* [To be done] Reproduce verbatim every line of text in the items below, leaving out the pictures.

* [Dataset excerpts]

━━━

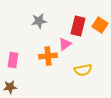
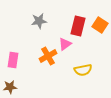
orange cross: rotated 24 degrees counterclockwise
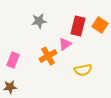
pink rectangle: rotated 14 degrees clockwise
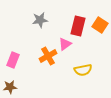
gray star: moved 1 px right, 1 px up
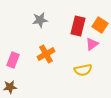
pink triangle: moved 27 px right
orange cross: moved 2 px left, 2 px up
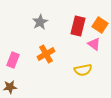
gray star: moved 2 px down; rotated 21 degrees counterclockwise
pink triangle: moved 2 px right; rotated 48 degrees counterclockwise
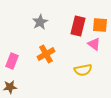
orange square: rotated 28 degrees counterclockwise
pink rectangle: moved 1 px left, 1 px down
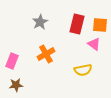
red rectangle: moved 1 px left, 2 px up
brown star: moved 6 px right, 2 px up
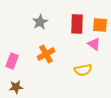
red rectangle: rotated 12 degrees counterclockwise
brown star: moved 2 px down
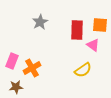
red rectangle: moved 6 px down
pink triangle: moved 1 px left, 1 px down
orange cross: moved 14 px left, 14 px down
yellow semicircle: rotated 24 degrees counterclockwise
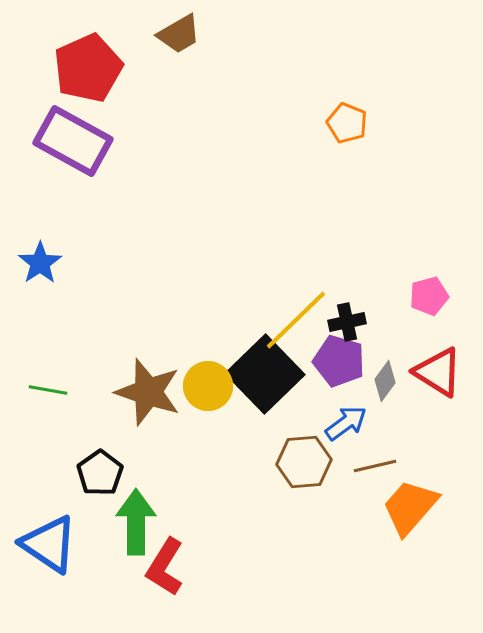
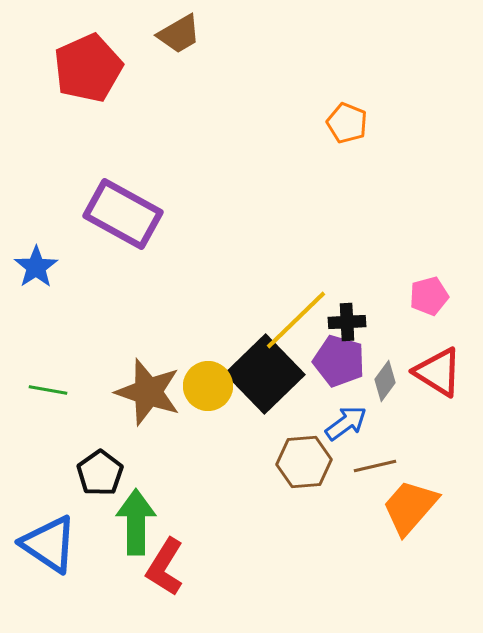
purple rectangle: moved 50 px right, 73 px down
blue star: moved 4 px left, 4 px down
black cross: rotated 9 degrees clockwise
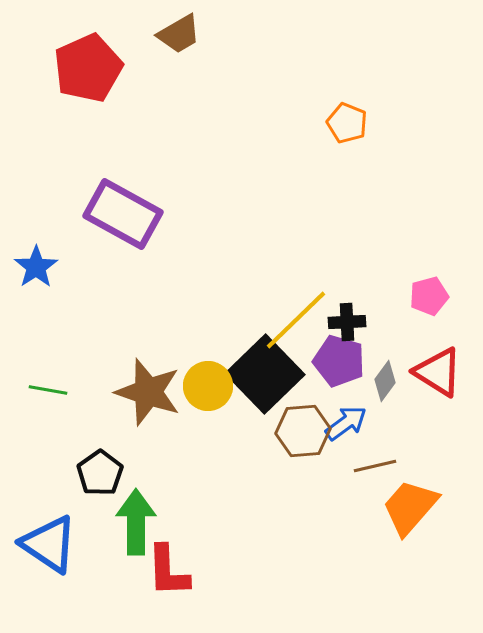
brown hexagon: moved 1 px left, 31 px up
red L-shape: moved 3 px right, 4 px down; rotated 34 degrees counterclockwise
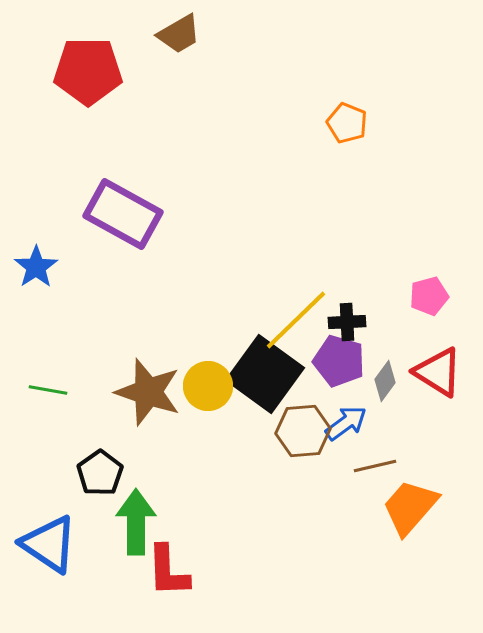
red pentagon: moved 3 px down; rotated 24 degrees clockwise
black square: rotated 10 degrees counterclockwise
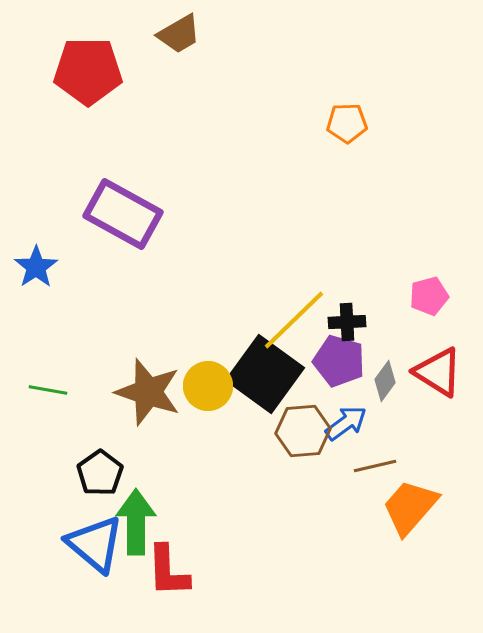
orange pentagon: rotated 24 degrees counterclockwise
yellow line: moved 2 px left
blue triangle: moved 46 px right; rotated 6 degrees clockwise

━━━

* [Response to the exercise]
orange cross: rotated 24 degrees counterclockwise
pink rectangle: rotated 14 degrees clockwise
gray star: moved 1 px right, 1 px up
pink triangle: moved 27 px right
orange cross: moved 2 px left, 2 px up
gray star: moved 2 px down; rotated 21 degrees counterclockwise
pink triangle: moved 2 px right; rotated 48 degrees counterclockwise
orange square: rotated 28 degrees counterclockwise
pink rectangle: moved 1 px left, 1 px down
red rectangle: moved 1 px left, 2 px up
brown star: moved 6 px right, 2 px up
red rectangle: rotated 12 degrees counterclockwise
brown star: moved 2 px down
red rectangle: moved 6 px down
pink triangle: moved 1 px left, 1 px down
orange cross: moved 14 px left, 14 px down
yellow semicircle: rotated 24 degrees counterclockwise
purple rectangle: moved 50 px right, 73 px down
blue star: moved 4 px left, 4 px down
black cross: rotated 9 degrees clockwise
brown hexagon: moved 1 px left, 31 px up
red L-shape: moved 3 px right, 4 px down; rotated 34 degrees counterclockwise
red pentagon: moved 3 px down; rotated 24 degrees clockwise
black square: rotated 10 degrees counterclockwise
orange pentagon: rotated 24 degrees counterclockwise
yellow line: moved 2 px left
blue triangle: moved 46 px right; rotated 6 degrees clockwise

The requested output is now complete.